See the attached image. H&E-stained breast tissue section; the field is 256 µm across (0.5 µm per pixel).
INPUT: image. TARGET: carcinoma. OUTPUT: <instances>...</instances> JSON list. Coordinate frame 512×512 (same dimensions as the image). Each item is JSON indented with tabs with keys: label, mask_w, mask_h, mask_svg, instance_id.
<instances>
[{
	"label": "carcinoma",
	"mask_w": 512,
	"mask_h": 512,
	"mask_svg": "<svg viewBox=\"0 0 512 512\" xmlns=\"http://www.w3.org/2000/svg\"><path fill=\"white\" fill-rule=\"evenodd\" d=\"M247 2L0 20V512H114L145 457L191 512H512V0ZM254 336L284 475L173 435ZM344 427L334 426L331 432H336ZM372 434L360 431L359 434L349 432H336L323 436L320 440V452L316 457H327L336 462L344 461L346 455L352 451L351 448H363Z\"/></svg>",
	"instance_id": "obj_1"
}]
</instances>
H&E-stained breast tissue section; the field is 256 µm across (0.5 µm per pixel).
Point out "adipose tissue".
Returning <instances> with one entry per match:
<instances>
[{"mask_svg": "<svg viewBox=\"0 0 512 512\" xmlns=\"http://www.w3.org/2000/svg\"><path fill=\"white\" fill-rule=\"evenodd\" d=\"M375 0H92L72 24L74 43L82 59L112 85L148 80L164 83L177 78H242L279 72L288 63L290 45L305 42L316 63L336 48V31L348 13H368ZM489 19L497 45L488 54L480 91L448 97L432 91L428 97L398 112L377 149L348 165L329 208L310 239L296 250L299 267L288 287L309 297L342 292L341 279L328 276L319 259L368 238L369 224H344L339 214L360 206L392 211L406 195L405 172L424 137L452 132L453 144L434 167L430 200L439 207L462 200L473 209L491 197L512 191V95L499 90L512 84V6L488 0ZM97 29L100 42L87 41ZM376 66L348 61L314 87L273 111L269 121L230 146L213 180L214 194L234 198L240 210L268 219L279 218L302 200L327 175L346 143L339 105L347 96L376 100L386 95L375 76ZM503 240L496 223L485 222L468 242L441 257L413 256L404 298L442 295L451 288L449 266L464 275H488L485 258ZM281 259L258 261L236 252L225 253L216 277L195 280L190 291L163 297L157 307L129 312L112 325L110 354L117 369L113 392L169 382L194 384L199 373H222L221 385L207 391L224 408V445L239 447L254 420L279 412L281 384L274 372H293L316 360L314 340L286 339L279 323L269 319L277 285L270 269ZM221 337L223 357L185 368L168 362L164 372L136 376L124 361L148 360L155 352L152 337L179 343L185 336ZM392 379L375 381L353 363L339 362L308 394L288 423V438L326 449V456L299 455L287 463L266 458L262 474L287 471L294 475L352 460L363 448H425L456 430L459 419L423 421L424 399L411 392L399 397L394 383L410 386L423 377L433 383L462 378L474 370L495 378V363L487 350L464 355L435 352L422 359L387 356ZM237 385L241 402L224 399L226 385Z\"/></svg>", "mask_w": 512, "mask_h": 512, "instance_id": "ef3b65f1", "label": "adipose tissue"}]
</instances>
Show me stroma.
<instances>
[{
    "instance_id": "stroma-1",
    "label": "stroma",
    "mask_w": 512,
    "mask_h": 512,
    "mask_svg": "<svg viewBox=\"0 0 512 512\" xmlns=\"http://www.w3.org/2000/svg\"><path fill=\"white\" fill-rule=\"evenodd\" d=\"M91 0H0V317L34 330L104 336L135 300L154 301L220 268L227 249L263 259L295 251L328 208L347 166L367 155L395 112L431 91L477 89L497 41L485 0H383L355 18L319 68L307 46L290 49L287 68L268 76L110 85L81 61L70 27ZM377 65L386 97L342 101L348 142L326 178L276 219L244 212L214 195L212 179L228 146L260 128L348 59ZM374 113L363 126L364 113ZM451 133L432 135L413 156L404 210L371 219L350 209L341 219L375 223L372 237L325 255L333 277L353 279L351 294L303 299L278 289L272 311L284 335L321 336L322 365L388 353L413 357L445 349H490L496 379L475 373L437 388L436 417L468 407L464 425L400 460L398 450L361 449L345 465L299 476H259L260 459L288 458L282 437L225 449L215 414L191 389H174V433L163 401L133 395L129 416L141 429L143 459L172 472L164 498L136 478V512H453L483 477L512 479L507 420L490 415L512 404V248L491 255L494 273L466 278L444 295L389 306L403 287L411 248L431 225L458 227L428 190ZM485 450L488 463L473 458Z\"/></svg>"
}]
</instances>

+ + + + + + +

The records above are to be repeated exactly, in their entirety.

See the attached image. H&E-stained breast tissue section; the field is 256 µm across (0.5 µm per pixel).
INPUT: image. TARGET: carcinoma. OUTPUT: <instances>...</instances> JSON list. Coordinate frame 512×512 (same dimensions as the image). Each item is JSON indented with tabs with keys: label, mask_w, mask_h, mask_svg, instance_id.
<instances>
[{
	"label": "carcinoma",
	"mask_w": 512,
	"mask_h": 512,
	"mask_svg": "<svg viewBox=\"0 0 512 512\" xmlns=\"http://www.w3.org/2000/svg\"><path fill=\"white\" fill-rule=\"evenodd\" d=\"M247 2L0 20V512H114L145 457L191 512H512V0ZM254 336L284 475L173 435ZM344 427L334 426L331 432H336ZM372 434L360 431L359 434L349 432H336L323 436L320 440V452L316 457H327L336 462L344 461L346 455L352 451L351 448H363Z\"/></svg>",
	"instance_id": "obj_1"
}]
</instances>
H&E-stained breast tissue section; the field is 256 µm across (0.5 µm per pixel).
Point out "adipose tissue".
Returning <instances> with one entry per match:
<instances>
[{"mask_svg": "<svg viewBox=\"0 0 512 512\" xmlns=\"http://www.w3.org/2000/svg\"><path fill=\"white\" fill-rule=\"evenodd\" d=\"M375 0H92L72 24L74 43L82 59L112 85L148 80L164 83L177 78H242L279 72L288 63L290 45L305 42L316 63L336 48V31L348 13H368ZM489 19L497 45L488 54L480 91L448 97L432 91L428 97L398 112L377 149L348 165L329 208L310 239L296 250L299 267L288 287L309 297L342 292L341 279L328 276L319 259L368 238L369 224H344L339 214L360 206L392 211L406 195L405 172L424 137L452 132L453 144L434 167L430 200L439 207L462 200L473 209L491 197L512 191V95L499 90L512 84V6L488 0ZM97 29L100 42L87 41ZM376 66L348 61L314 87L273 111L269 121L230 146L213 180L214 194L234 198L240 210L268 219L279 218L302 200L327 175L346 143L339 105L347 96L376 100L386 95L375 76ZM503 240L496 223L485 222L468 242L441 257L413 256L404 298L442 295L451 288L449 266L464 275H488L485 258ZM281 259L258 261L236 252L225 253L216 277L195 280L190 291L163 297L157 307L129 312L112 325L110 354L117 369L113 392L169 382L194 384L199 373H222L221 385L207 391L224 408V445L239 447L254 420L279 412L281 384L274 372H293L316 360L314 340L286 339L279 323L269 319L277 285L270 269ZM221 337L223 357L185 368L168 362L164 372L136 376L124 361L148 360L155 352L152 337L179 343L185 336ZM392 379L375 381L353 363L339 362L308 394L288 423V438L326 449V456L299 455L287 463L266 458L262 474L287 471L294 475L352 460L363 448H425L456 430L459 419L423 421L424 399L411 392L399 397L394 383L410 386L423 377L433 383L462 378L474 370L495 378V363L487 350L464 355L435 352L422 359L387 356ZM237 385L241 402L224 399L226 385Z\"/></svg>", "mask_w": 512, "mask_h": 512, "instance_id": "ef3b65f1", "label": "adipose tissue"}]
</instances>
Show me stroma.
<instances>
[{
    "instance_id": "stroma-1",
    "label": "stroma",
    "mask_w": 512,
    "mask_h": 512,
    "mask_svg": "<svg viewBox=\"0 0 512 512\" xmlns=\"http://www.w3.org/2000/svg\"><path fill=\"white\" fill-rule=\"evenodd\" d=\"M91 0H0V317L34 330L104 336L135 300L154 301L220 268L227 249L263 259L295 251L328 208L347 166L367 155L395 112L431 91L477 89L497 41L485 0H383L355 18L319 68L307 46L290 49L287 68L268 76L110 85L81 61L70 27ZM377 65L386 97L342 101L348 142L326 178L276 219L244 212L214 195L212 179L228 146L260 128L348 59ZM374 113L363 126L364 113ZM451 133L432 135L413 156L404 210L371 219L350 209L341 219L375 223L372 237L325 255L333 277L353 279L351 294L303 299L278 289L272 311L284 335L321 336L322 365L388 353L413 357L445 349H490L496 379L475 373L437 388L436 417L468 407L464 425L400 460L398 450L361 449L345 465L299 476H259L260 459L288 458L282 437L225 449L215 414L191 389H174V433L163 401L133 395L129 416L141 429L143 459L172 472L164 498L136 478V512H453L483 477L512 479L507 420L490 415L512 404V248L491 255L494 273L466 278L444 295L389 306L403 287L411 248L431 225L458 227L428 190ZM485 450L488 463L473 458Z\"/></svg>"
}]
</instances>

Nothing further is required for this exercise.